[EXERCISE DETAILS] State the number of lines in these records that include the word "stick", and add nothing to it.
### MATERIAL SHOWN
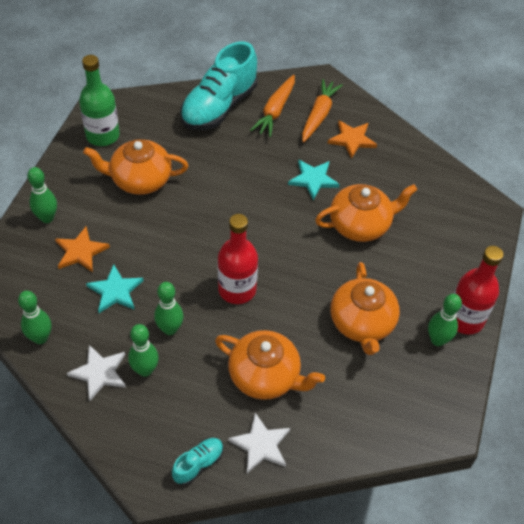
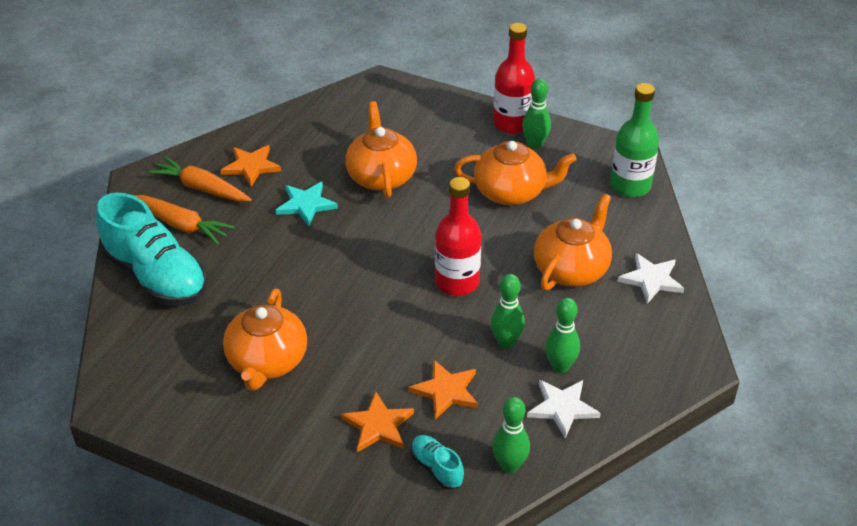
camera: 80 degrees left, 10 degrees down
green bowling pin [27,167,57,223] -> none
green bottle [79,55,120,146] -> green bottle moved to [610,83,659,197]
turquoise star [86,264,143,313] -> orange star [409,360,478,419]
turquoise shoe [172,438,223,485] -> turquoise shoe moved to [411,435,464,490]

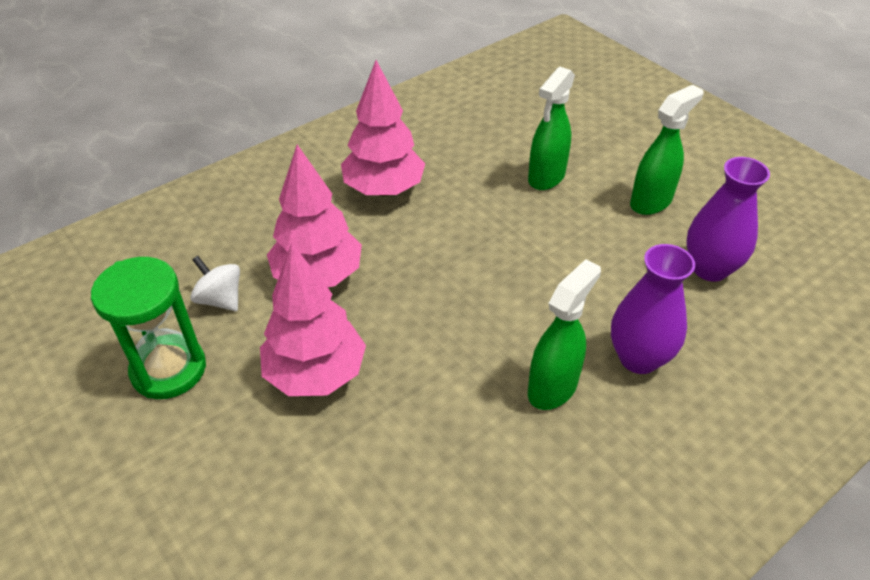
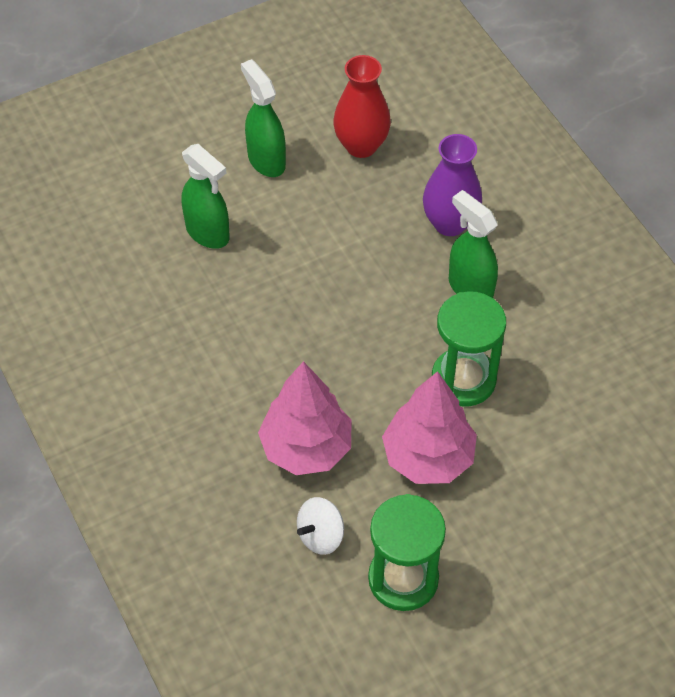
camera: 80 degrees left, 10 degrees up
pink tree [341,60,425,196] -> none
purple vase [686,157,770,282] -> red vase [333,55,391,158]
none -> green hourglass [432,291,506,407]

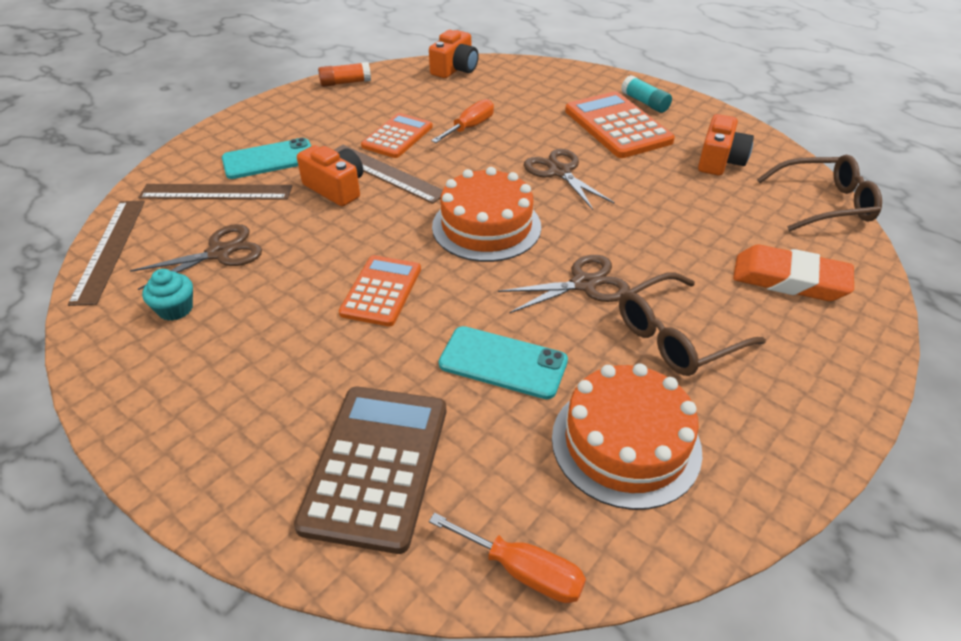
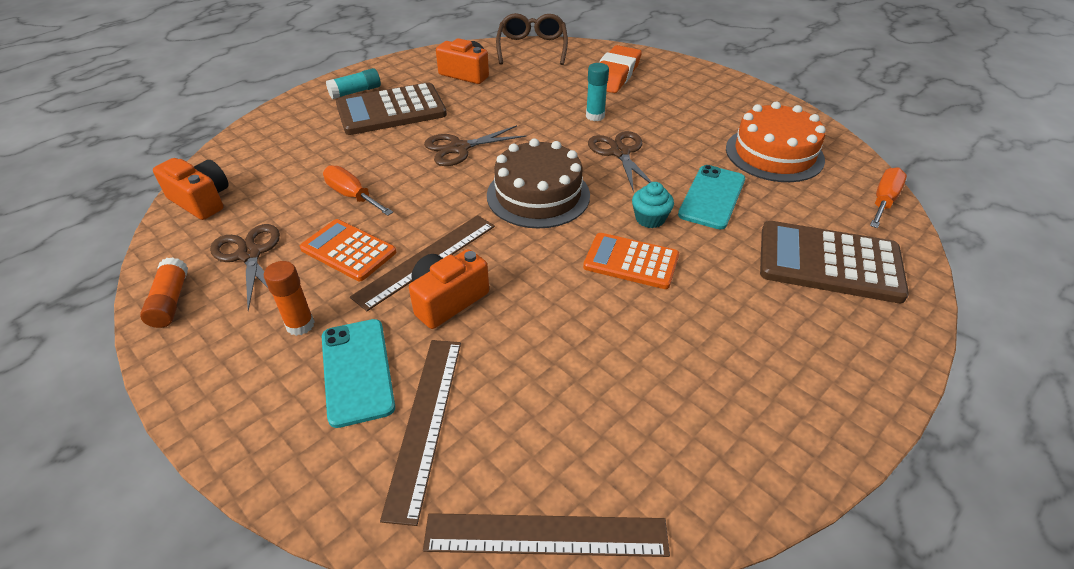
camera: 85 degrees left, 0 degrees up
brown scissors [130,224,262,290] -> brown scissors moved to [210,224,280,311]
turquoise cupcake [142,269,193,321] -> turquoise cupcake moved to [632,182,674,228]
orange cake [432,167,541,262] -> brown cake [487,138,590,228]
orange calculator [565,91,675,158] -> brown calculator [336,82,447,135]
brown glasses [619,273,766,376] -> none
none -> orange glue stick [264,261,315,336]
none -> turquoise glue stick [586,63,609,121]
######
[RESPONSE AREA] 2